_RAW DATA:_
· · · · ·

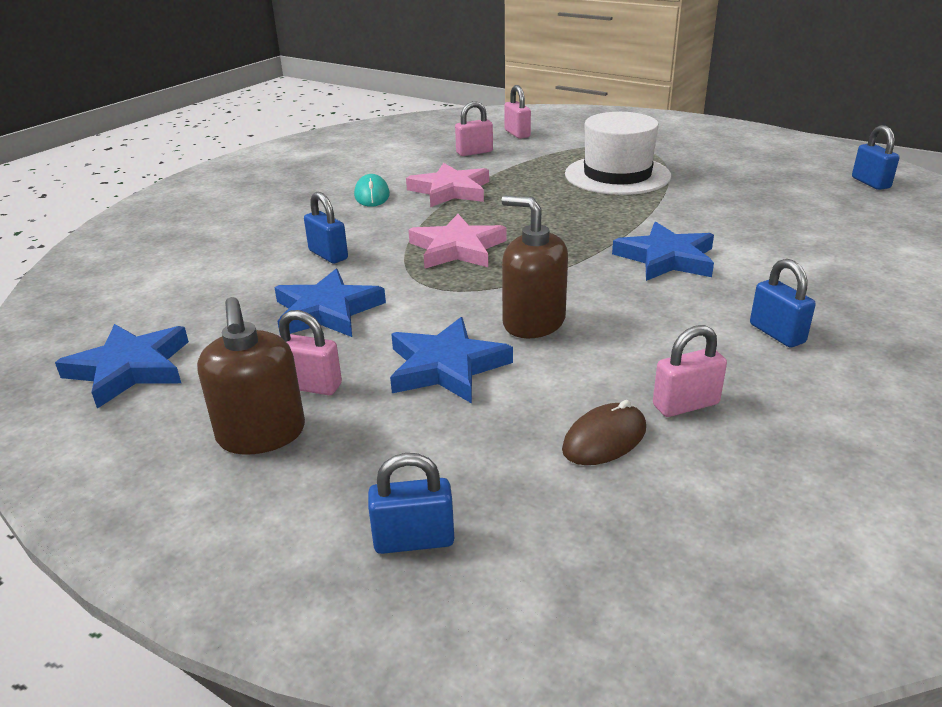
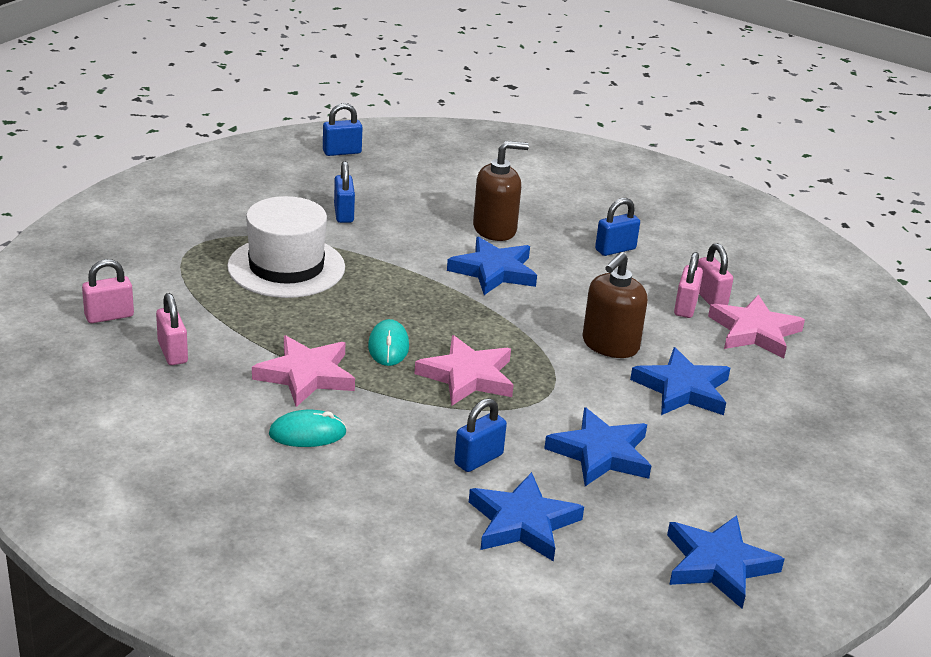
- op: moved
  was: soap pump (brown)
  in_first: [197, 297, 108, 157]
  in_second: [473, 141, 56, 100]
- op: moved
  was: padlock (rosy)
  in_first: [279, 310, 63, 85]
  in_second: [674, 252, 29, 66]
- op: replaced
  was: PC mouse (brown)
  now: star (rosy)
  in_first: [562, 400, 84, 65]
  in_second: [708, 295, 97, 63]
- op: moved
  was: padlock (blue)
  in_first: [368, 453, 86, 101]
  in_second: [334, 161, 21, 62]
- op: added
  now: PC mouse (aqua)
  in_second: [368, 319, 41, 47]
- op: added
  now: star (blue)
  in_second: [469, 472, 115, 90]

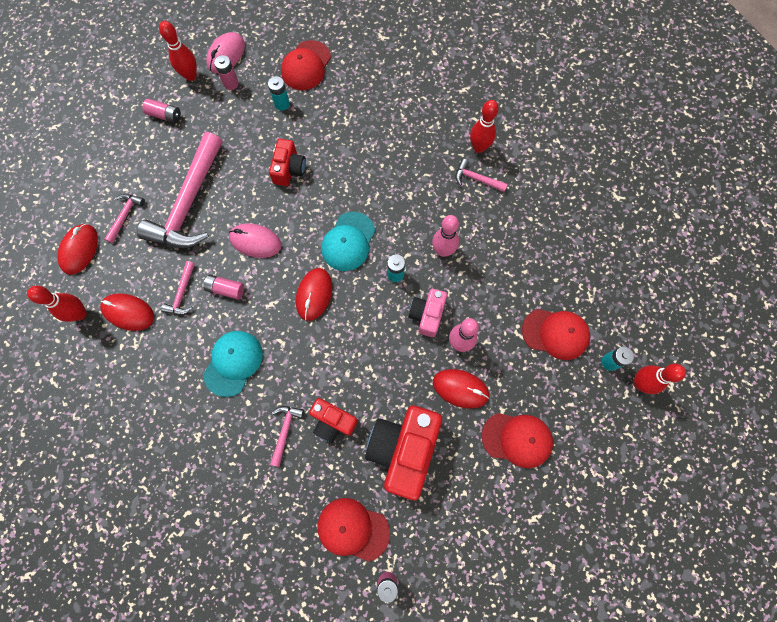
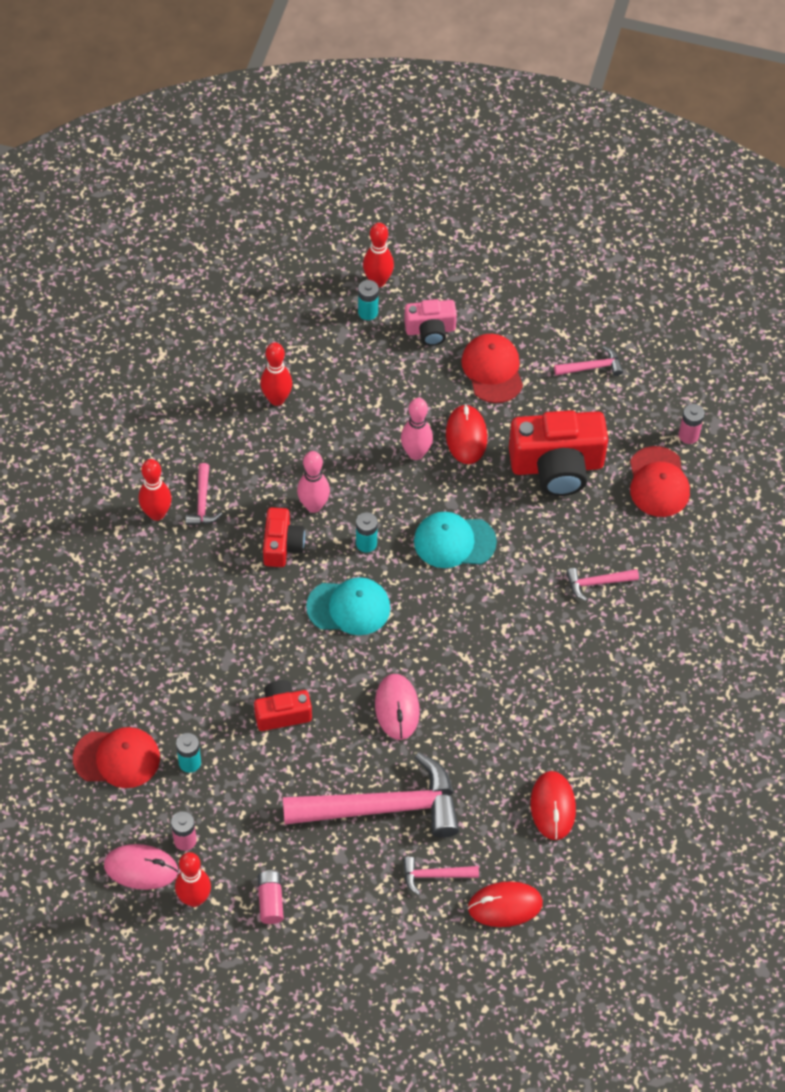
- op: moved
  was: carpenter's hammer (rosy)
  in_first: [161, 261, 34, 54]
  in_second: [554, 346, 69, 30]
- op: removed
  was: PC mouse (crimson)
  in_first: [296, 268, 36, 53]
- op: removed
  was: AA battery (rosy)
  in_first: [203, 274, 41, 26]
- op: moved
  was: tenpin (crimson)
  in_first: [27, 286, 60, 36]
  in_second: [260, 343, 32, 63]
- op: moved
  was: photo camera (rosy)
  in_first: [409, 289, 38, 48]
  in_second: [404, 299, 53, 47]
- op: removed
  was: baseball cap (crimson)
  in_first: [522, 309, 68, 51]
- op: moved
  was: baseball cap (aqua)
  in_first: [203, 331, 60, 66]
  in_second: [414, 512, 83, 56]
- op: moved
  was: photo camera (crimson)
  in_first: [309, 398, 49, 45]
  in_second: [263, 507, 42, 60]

· · · · ·

_WHAT TO DO:_ Scan the listing above for the word "brown" and copy every line that holds it.

_ANSWER SPACE:_
  was: soap pump (brown)
  was: PC mouse (brown)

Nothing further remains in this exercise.